What the task asks:
Everything in the data below except the pictures must be repeated word for word.

Exercise input:
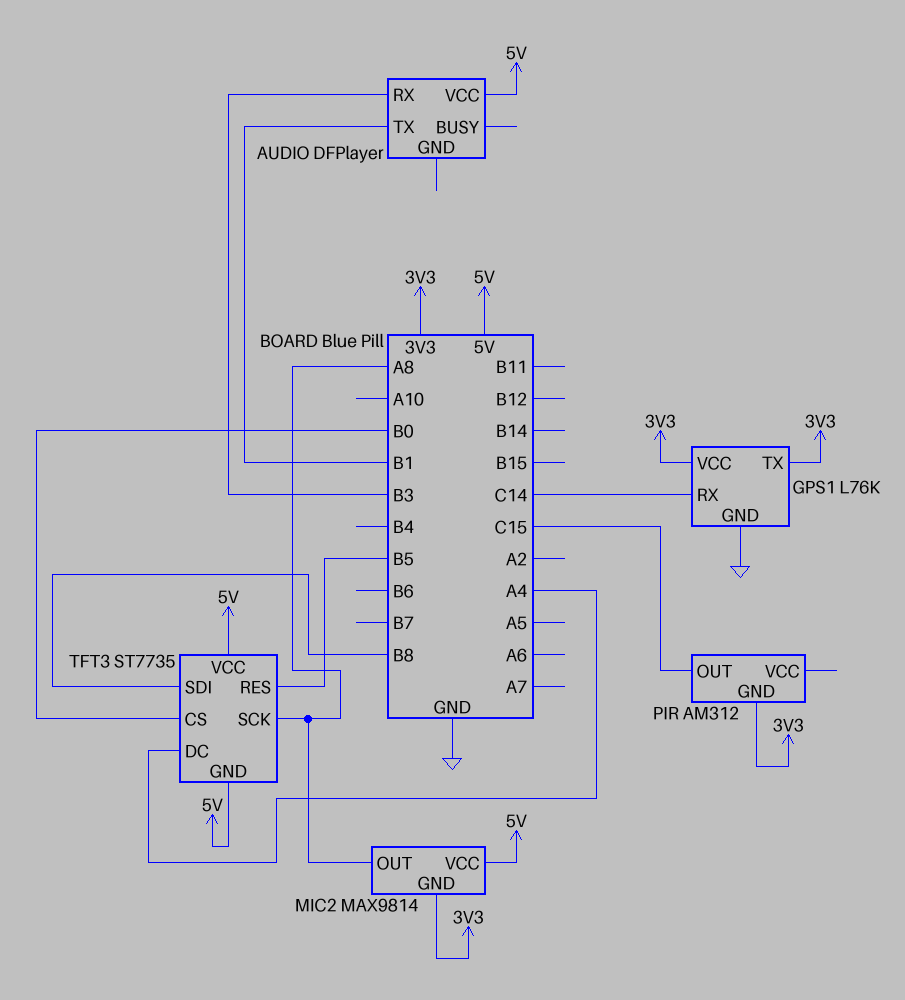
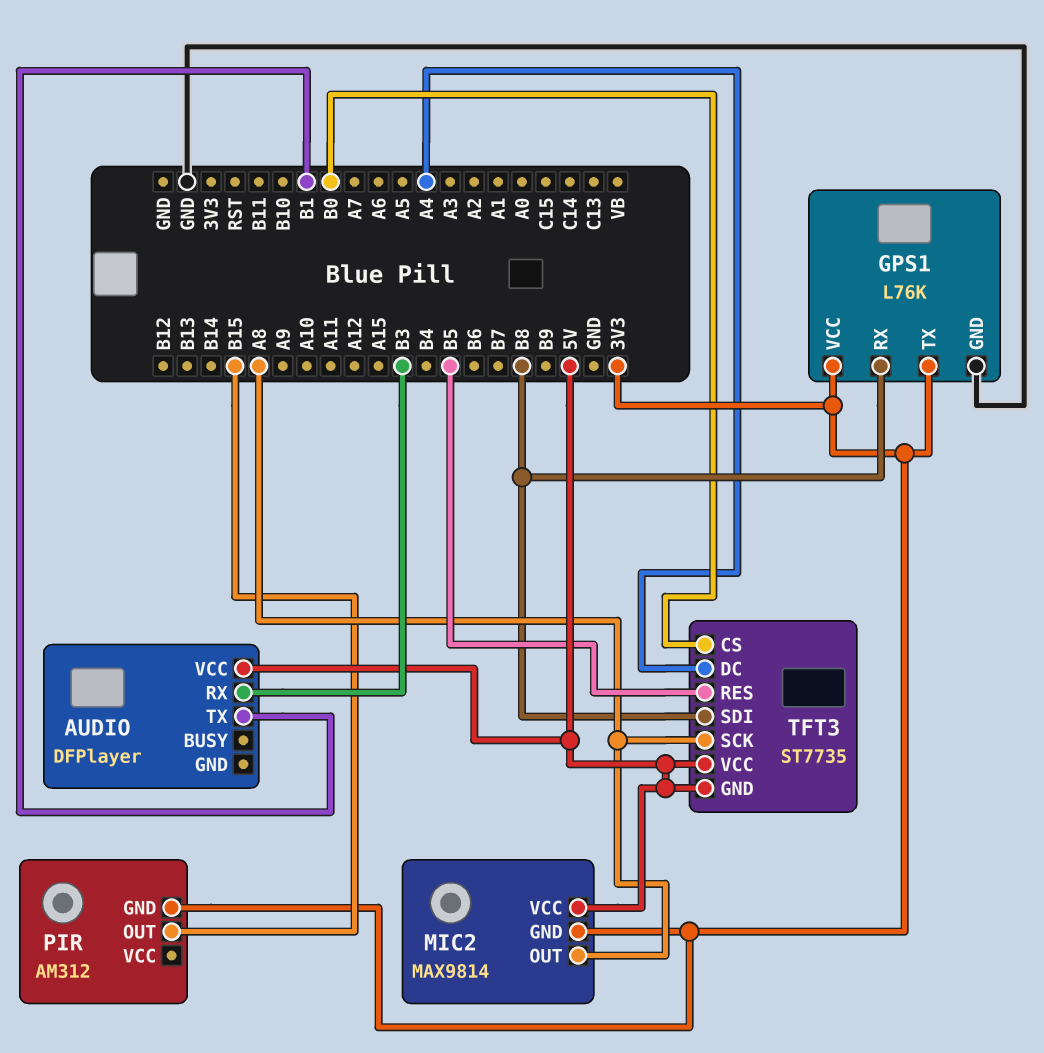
GPS1 pin RX: C14 -> B8
PIR pin OUT: C15 -> B15

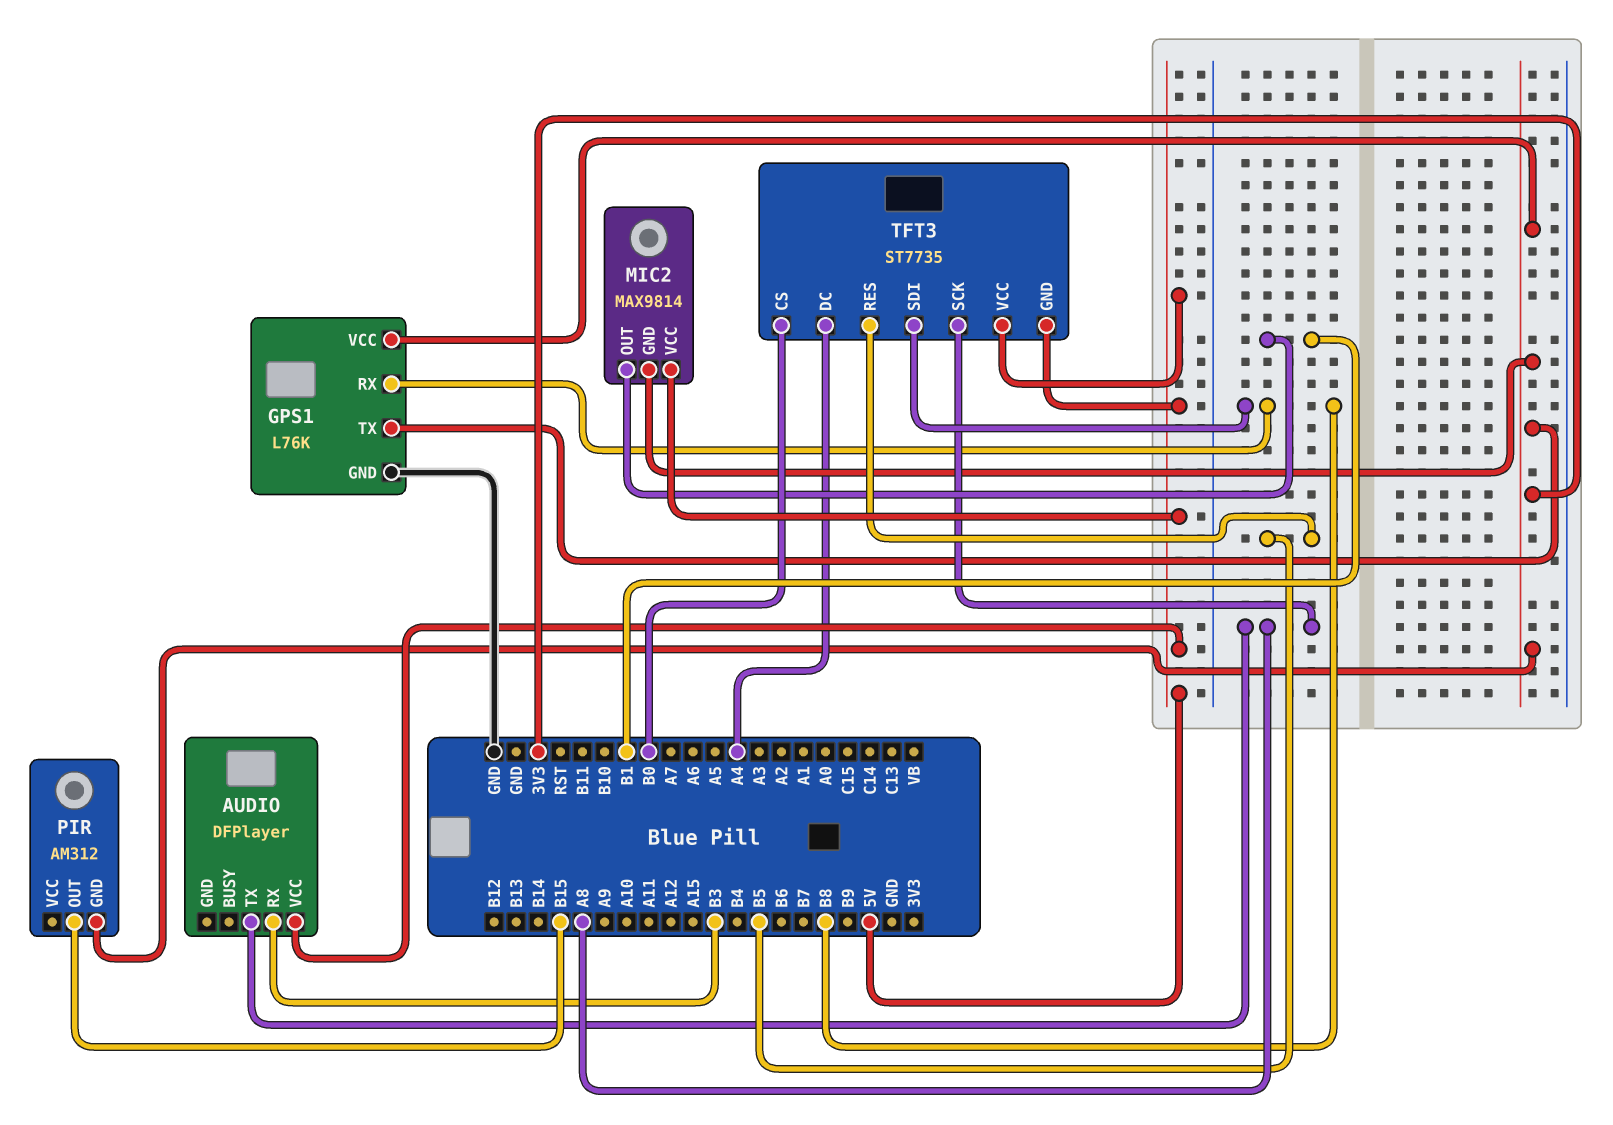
AUDIO pin TX: B1 -> A8
MIC2 pin OUT: A8 -> B1

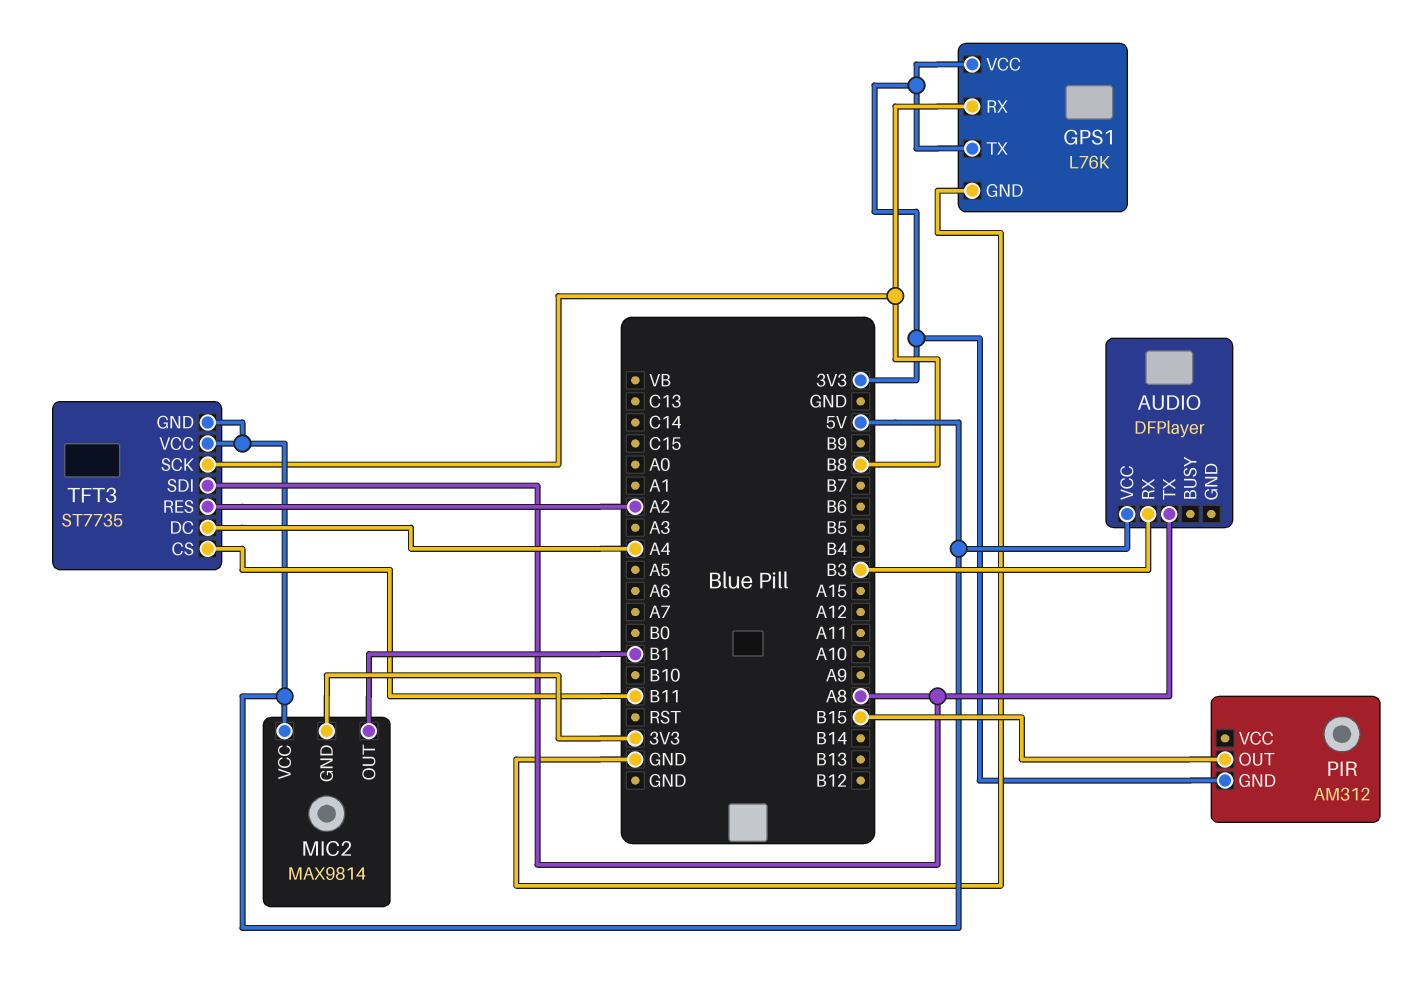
TFT3 pin CS: B0 -> B11
TFT3 pin RES: B5 -> A2
TFT3 pin SCK: A8 -> B8
TFT3 pin SDI: B8 -> A8

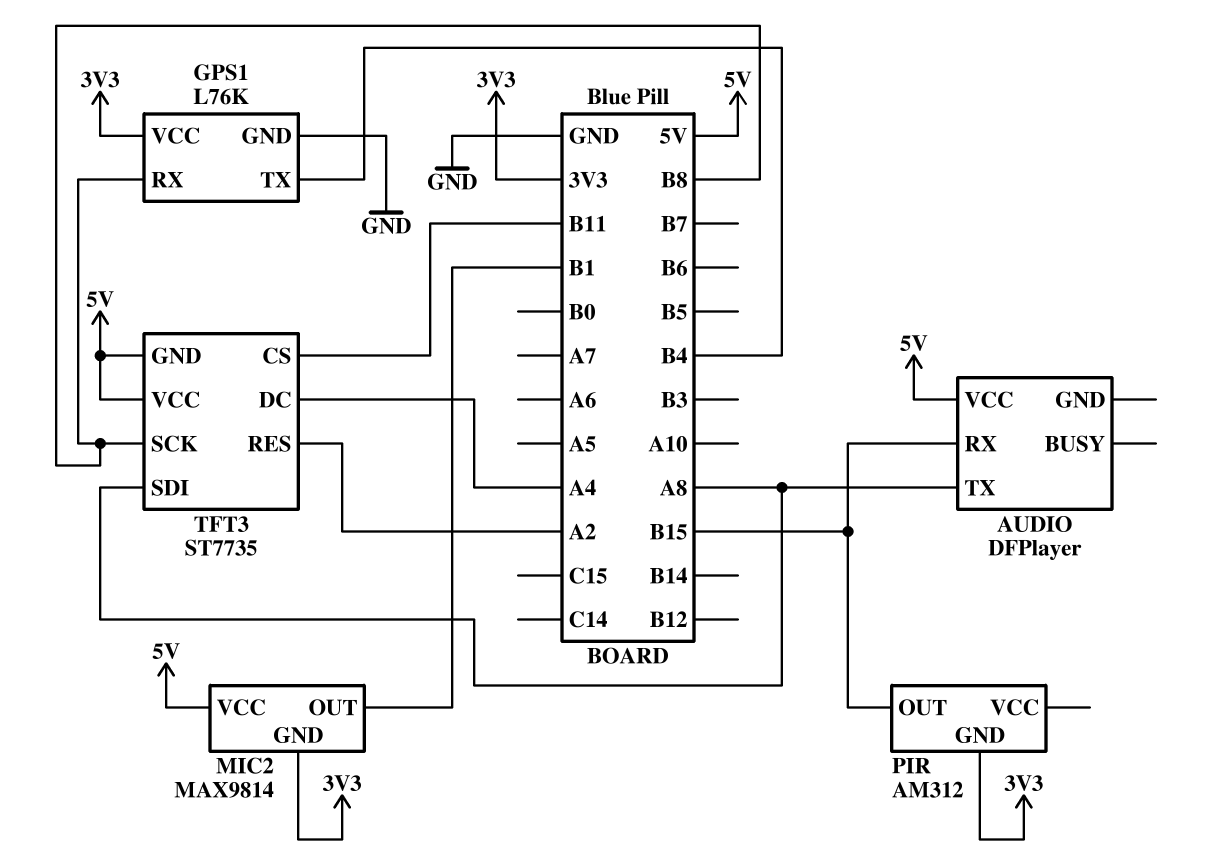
AUDIO pin RX: B3 -> B15
GPS1 pin TX: 3V3 -> B4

Solution below:
GPS1 pin RX: C14 -> B8
PIR pin OUT: C15 -> B15

AUDIO pin TX: B1 -> A8
MIC2 pin OUT: A8 -> B1

TFT3 pin CS: B0 -> B11
TFT3 pin RES: B5 -> A2
TFT3 pin SCK: A8 -> B8
TFT3 pin SDI: B8 -> A8

AUDIO pin RX: B3 -> B15
GPS1 pin TX: 3V3 -> B4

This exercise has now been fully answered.